Provided records START

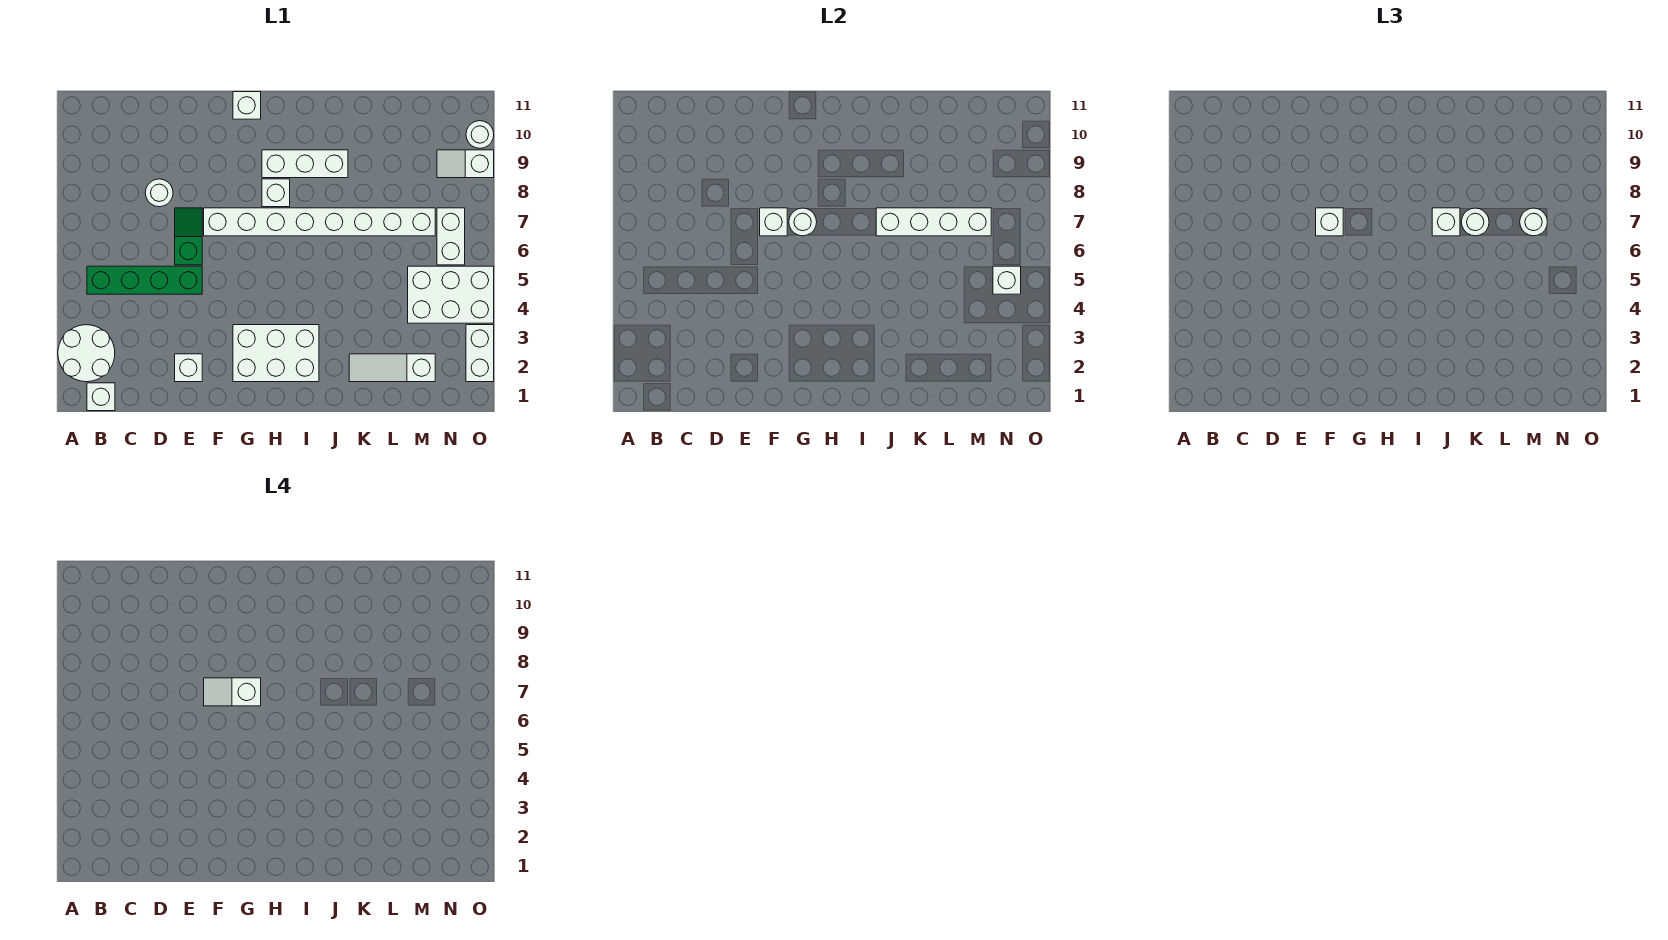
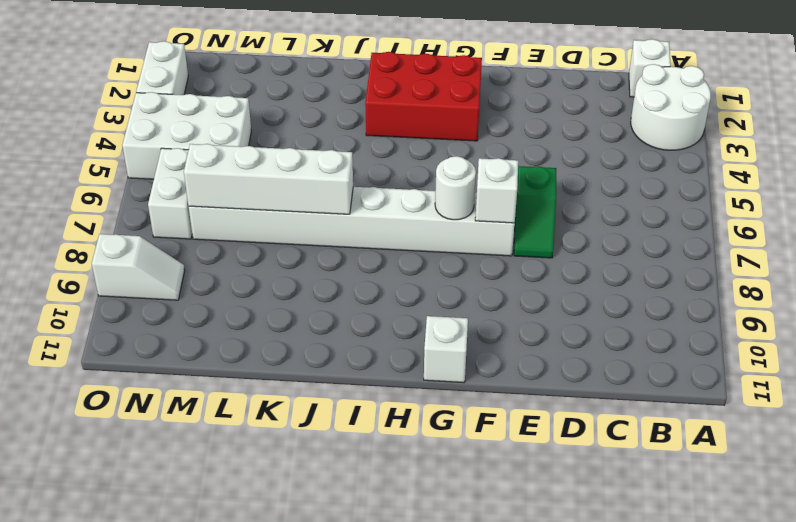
red brick G2:I3 level 1 -> white brick G2:I3 level 1
none -> green brick B5:E5 level 1
none -> white round brick D8 level 1
none -> white brick E2 level 1

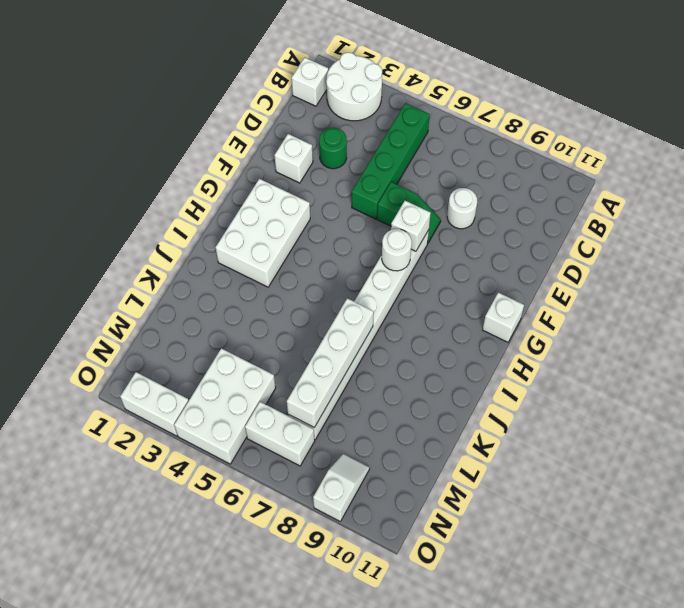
green round brick D3 level 1 -> none
none -> white brick H8 level 1
none -> white brick H9:J9 level 1
none -> white slope K2:M2 level 1 top M

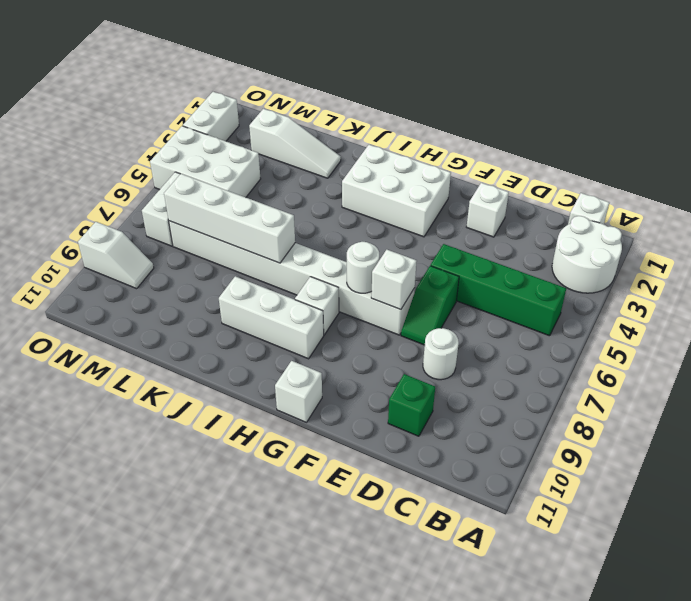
green brick D10 level 1 -> none
none -> white round brick O10 level 1
none -> white brick N5 level 2
none -> white brick F7 level 3

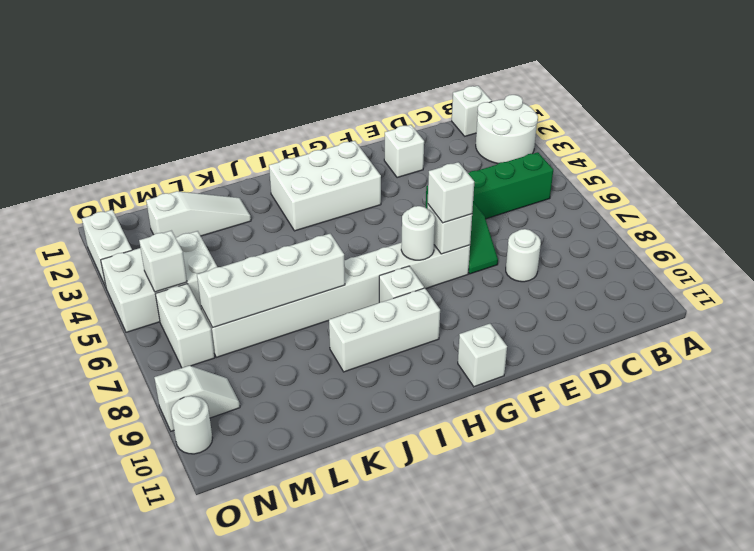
none -> white brick J7 level 3
none -> white round brick K7 level 3
none -> white round brick M7 level 3

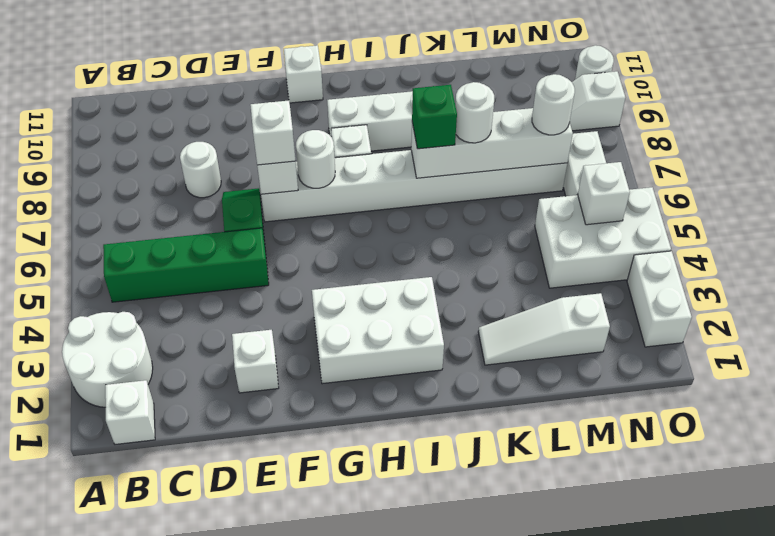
green brick J7 level 3 -> white brick J7 level 3
none -> white slope F7:G7 level 4 top G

Provided records END

__Task instructions__
Every line from the top of the entries through the line that holds "none -> white brick H9:J9 level 1" is to be quoted exactly, please, and nothing else; omit the pictures.

__Response area__
red brick G2:I3 level 1 -> white brick G2:I3 level 1
none -> green brick B5:E5 level 1
none -> white round brick D8 level 1
none -> white brick E2 level 1

green round brick D3 level 1 -> none
none -> white brick H8 level 1
none -> white brick H9:J9 level 1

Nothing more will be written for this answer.